(Scene change data)
-------

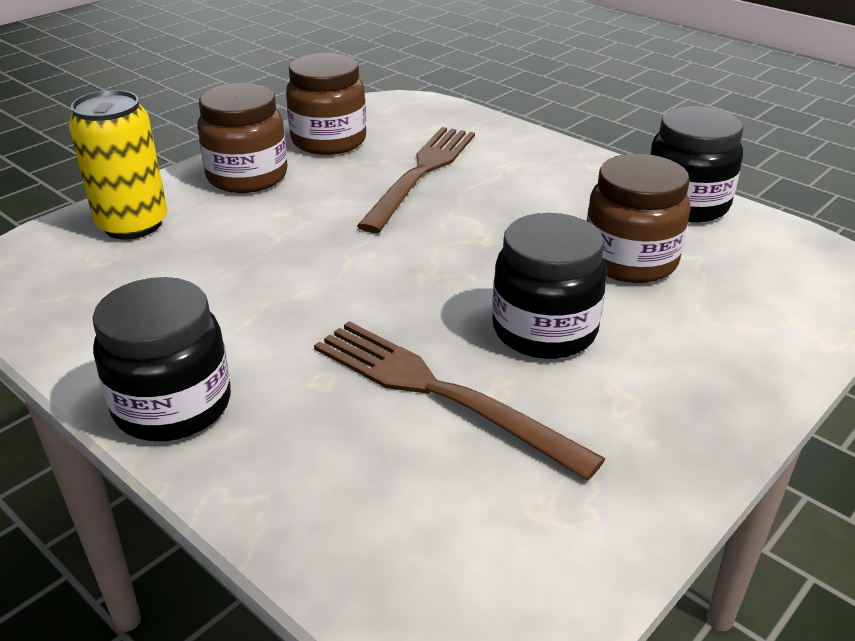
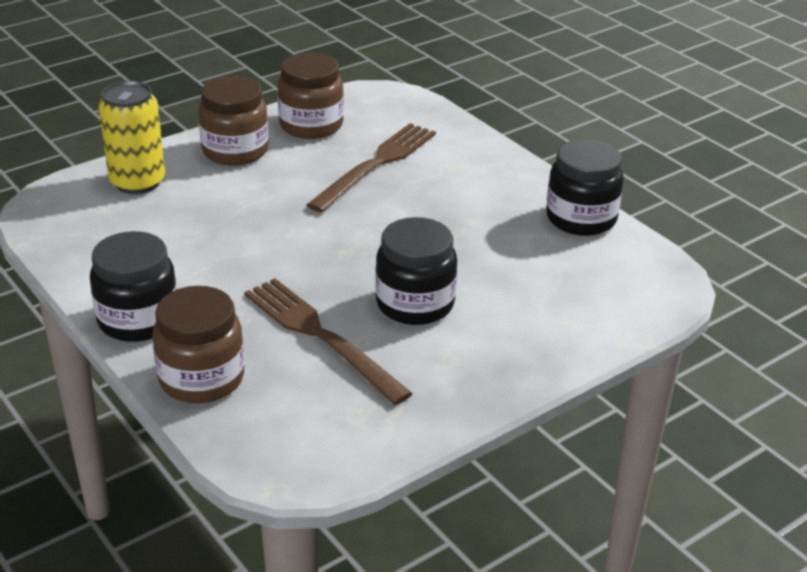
camera: 10 degrees right, 0 degrees up
(630, 260) = (508, 260): brown jar -> brown jar (201, 378)

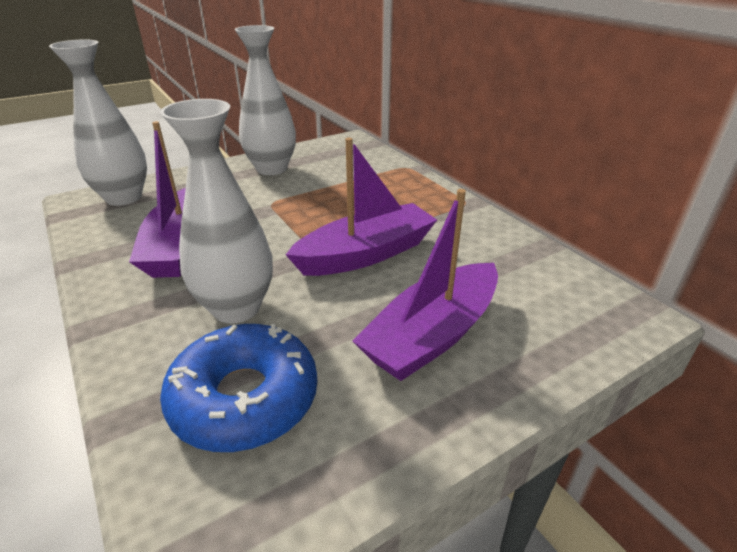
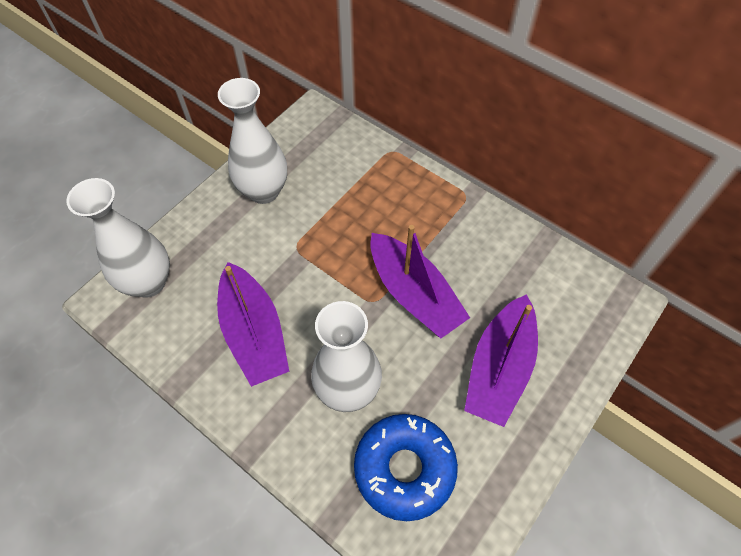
camera: 20 degrees left, 25 degrees up
(366, 254) = (414, 294): purple boat -> purple boat turned 105 degrees clockwise

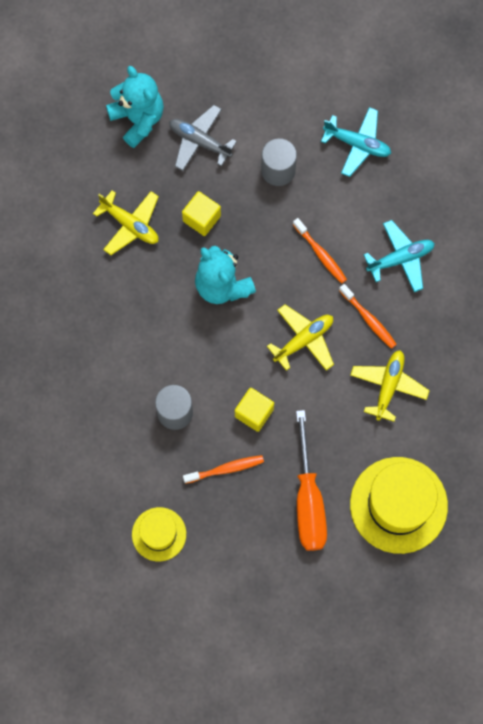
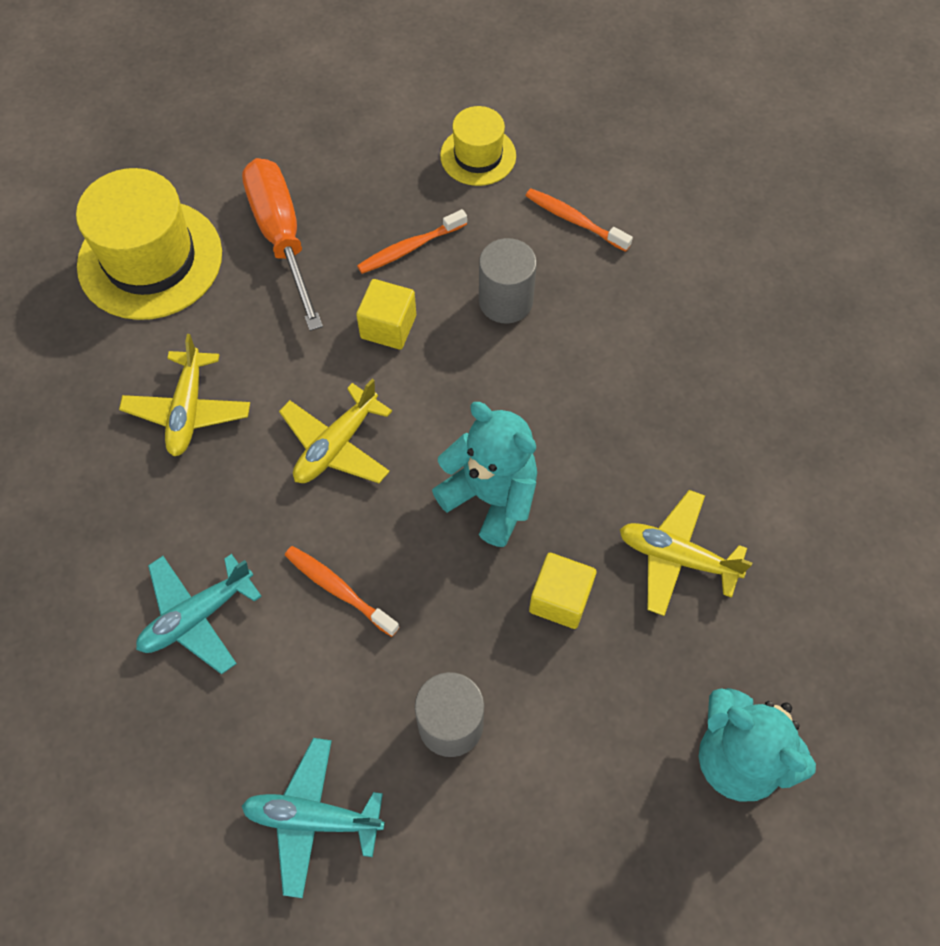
camera: 165 degrees right, 10 degrees down
(199, 141) = (610, 742): grey plane -> none
(368, 319) = (236, 502): orange toothbrush -> orange toothbrush (574, 220)

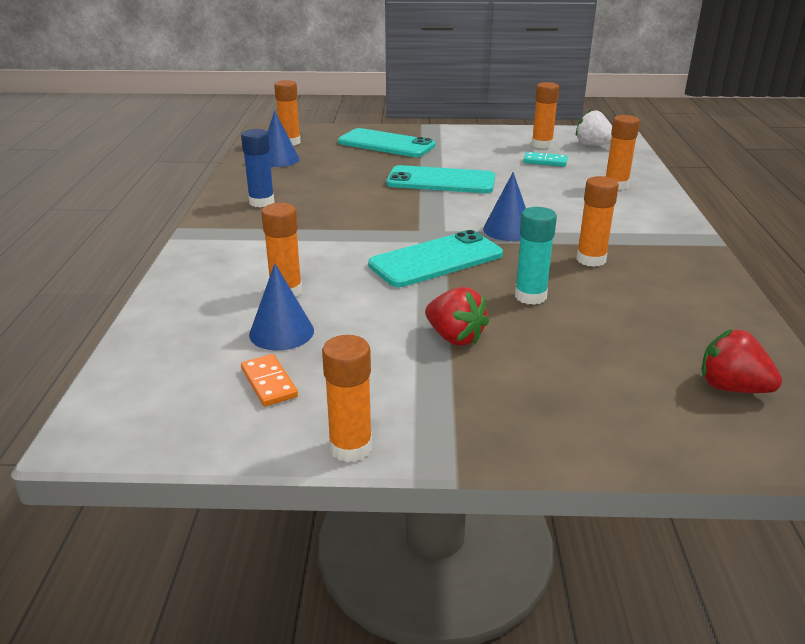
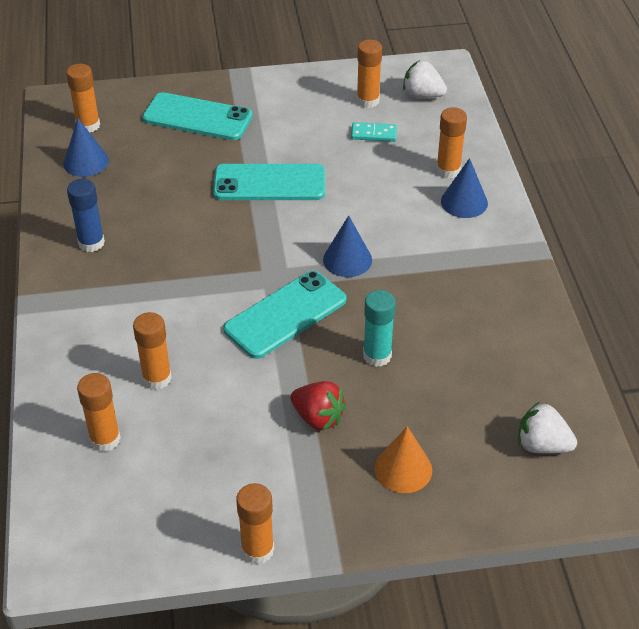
camera: 10 degrees left, 15 degrees up
(269, 383) = (175, 492): orange domino -> none
(281, 332) = (168, 432): blue cone -> blue cone (464, 202)
(551, 391) = (403, 469): none -> orange cone
(591, 260) = (427, 296): orange glue stick -> orange glue stick (105, 439)
(731, 387) = (542, 445): red strawberry -> white strawberry

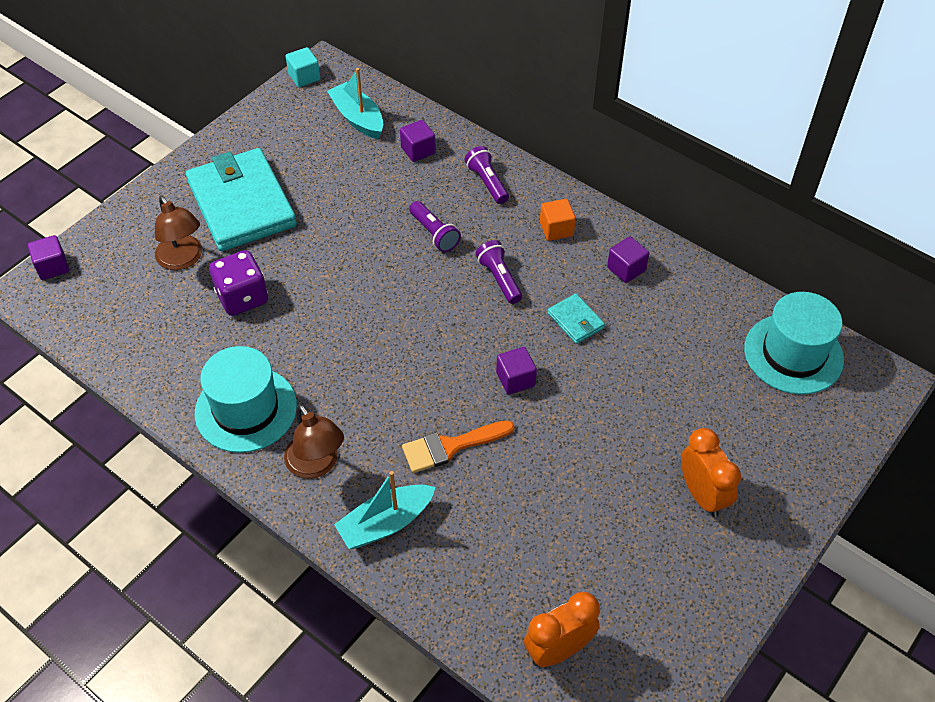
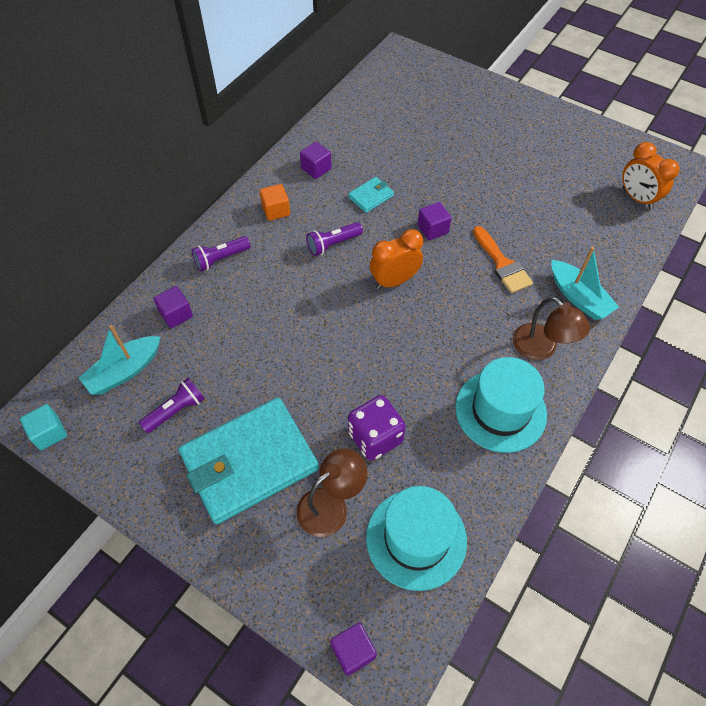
camera: 95 degrees left, 5 degrees up
(317, 465) = (541, 349): brown lamp -> brown lamp turned 90 degrees clockwise
(434, 233) = (284, 292): purple flashlight -> purple flashlight (176, 410)
(702, 495) = (505, 133): orange clock -> orange clock (394, 281)
(793, 354) = (384, 88): turquoise hat -> turquoise hat (416, 539)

-------

Go through the data and copy every line that includes "none".

* **Solution to this exercise**:
(199, 141) = (610, 742): grey plane -> none
(269, 383) = (175, 492): orange domino -> none
(551, 391) = (403, 469): none -> orange cone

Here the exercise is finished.